Directions
When you copy the records that follow, please keep every word exactly as it is and leave out the pictures.

··· Provided data

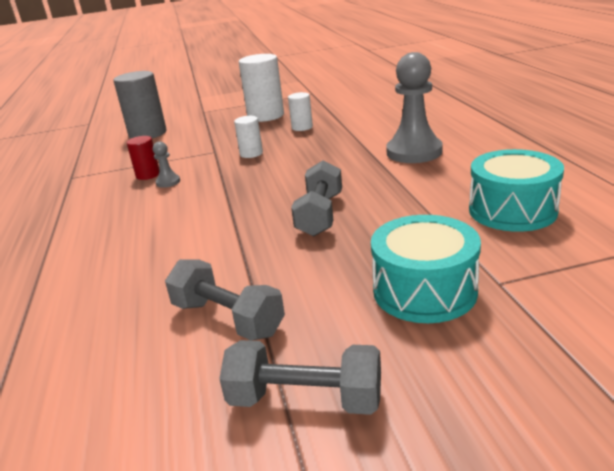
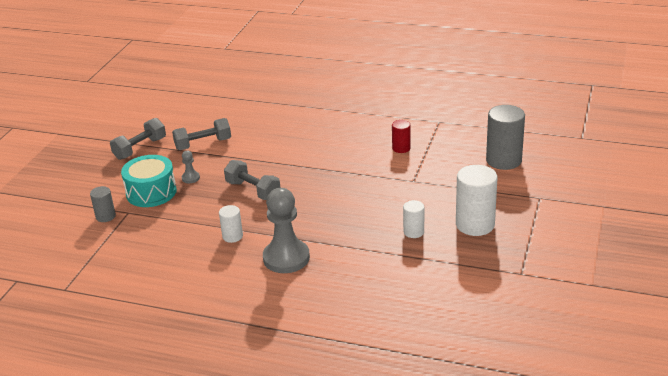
camera: 120 degrees right, 5 degrees up
(168, 182) = (376, 153): grey pawn -> grey pawn (190, 178)
(251, 153) = (384, 194): white cylinder -> white cylinder (232, 236)
(512, 210) = (166, 249): turquoise drum -> none
(543, 297) = (105, 216): none -> grey cylinder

······

Your solution
camera: 120 degrees right, 5 degrees up
(168, 182) = (376, 153): grey pawn -> grey pawn (190, 178)
(251, 153) = (384, 194): white cylinder -> white cylinder (232, 236)
(512, 210) = (166, 249): turquoise drum -> none
(543, 297) = (105, 216): none -> grey cylinder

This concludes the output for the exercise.